§ **RECORDS FOR PROCESSING**:

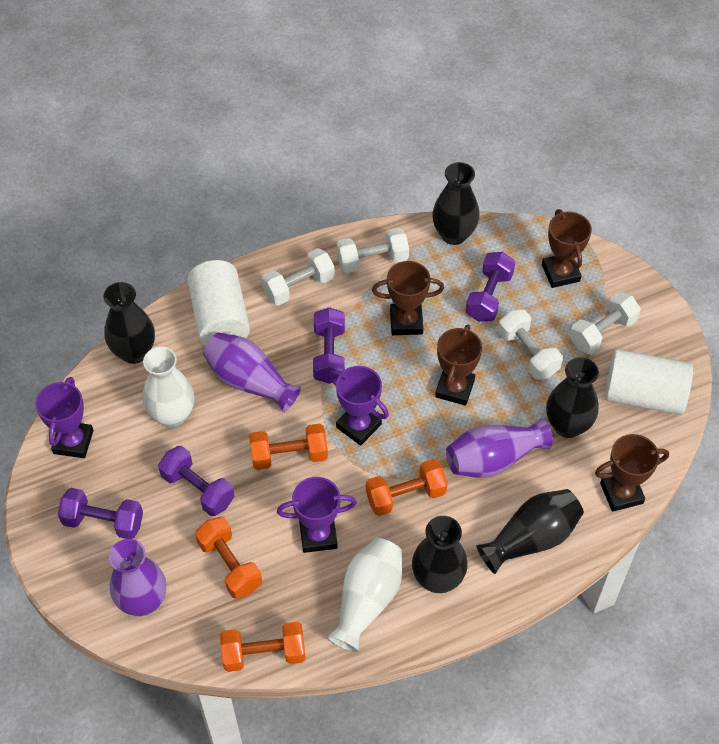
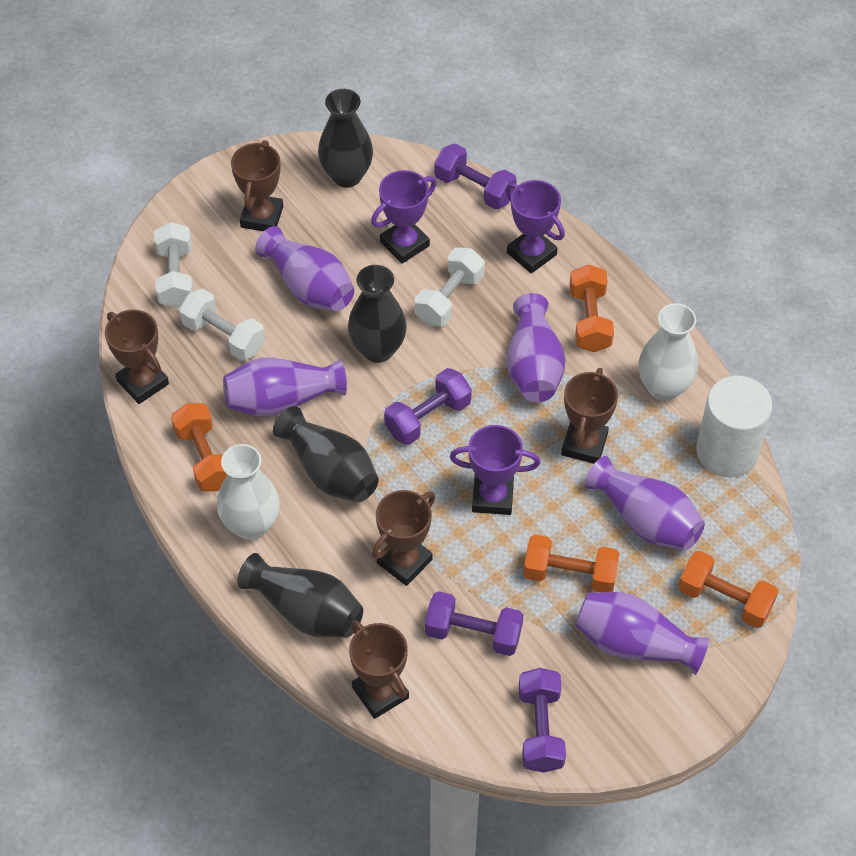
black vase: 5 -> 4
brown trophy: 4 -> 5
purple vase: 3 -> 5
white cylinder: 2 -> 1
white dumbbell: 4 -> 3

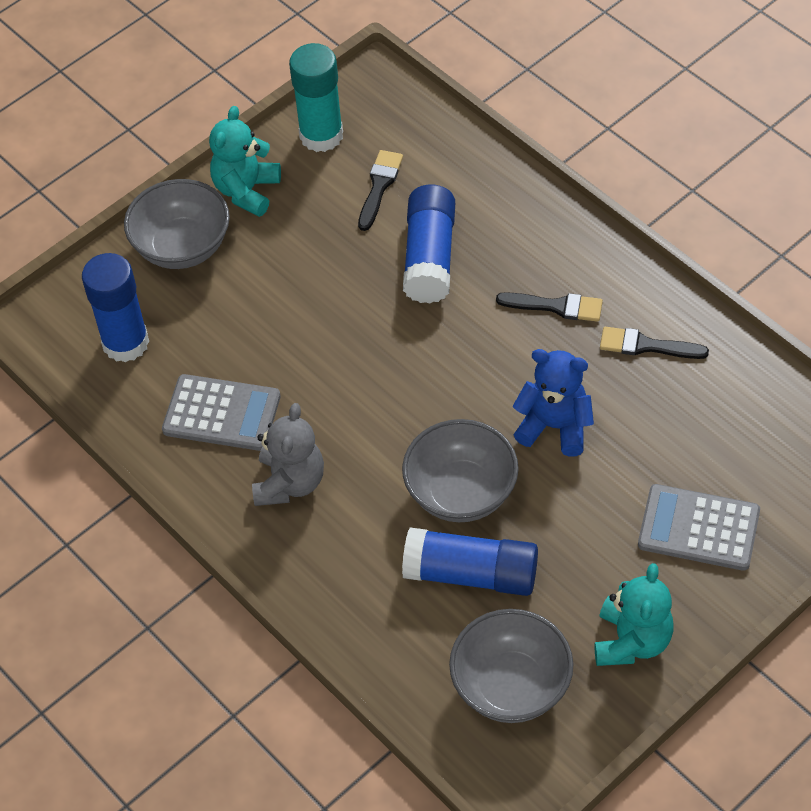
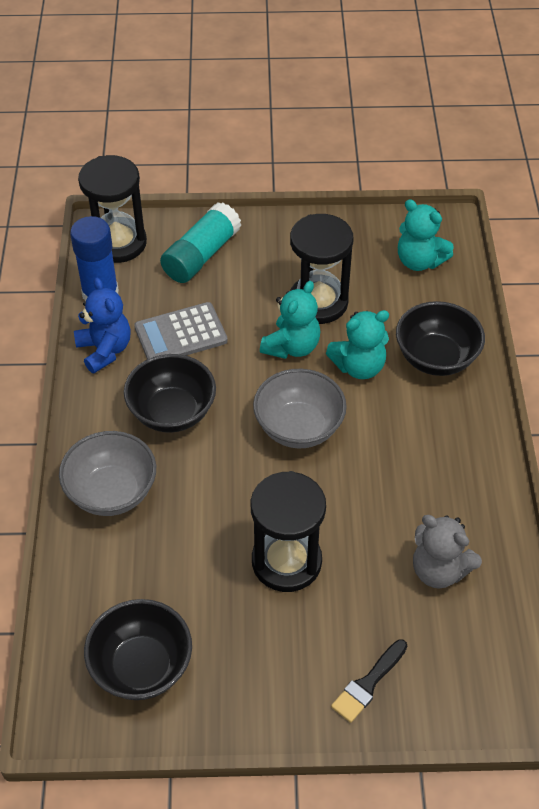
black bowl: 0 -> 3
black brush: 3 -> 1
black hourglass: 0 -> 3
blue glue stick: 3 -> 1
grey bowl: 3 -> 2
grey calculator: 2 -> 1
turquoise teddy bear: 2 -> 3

--

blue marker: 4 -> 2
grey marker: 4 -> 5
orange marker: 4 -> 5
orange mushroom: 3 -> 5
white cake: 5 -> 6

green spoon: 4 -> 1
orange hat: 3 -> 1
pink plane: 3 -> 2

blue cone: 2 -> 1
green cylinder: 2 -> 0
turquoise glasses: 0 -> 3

§ **BRIEF**:
In the listing above, find the line with "purple vase: 3 -> 5" and the line with "turquoise teddy bear: 2 -> 3". Copy exactly those two and every line between, without the pictures.

§ **YOUR RESPONSE**:
purple vase: 3 -> 5
white cylinder: 2 -> 1
white dumbbell: 4 -> 3

black bowl: 0 -> 3
black brush: 3 -> 1
black hourglass: 0 -> 3
blue glue stick: 3 -> 1
grey bowl: 3 -> 2
grey calculator: 2 -> 1
turquoise teddy bear: 2 -> 3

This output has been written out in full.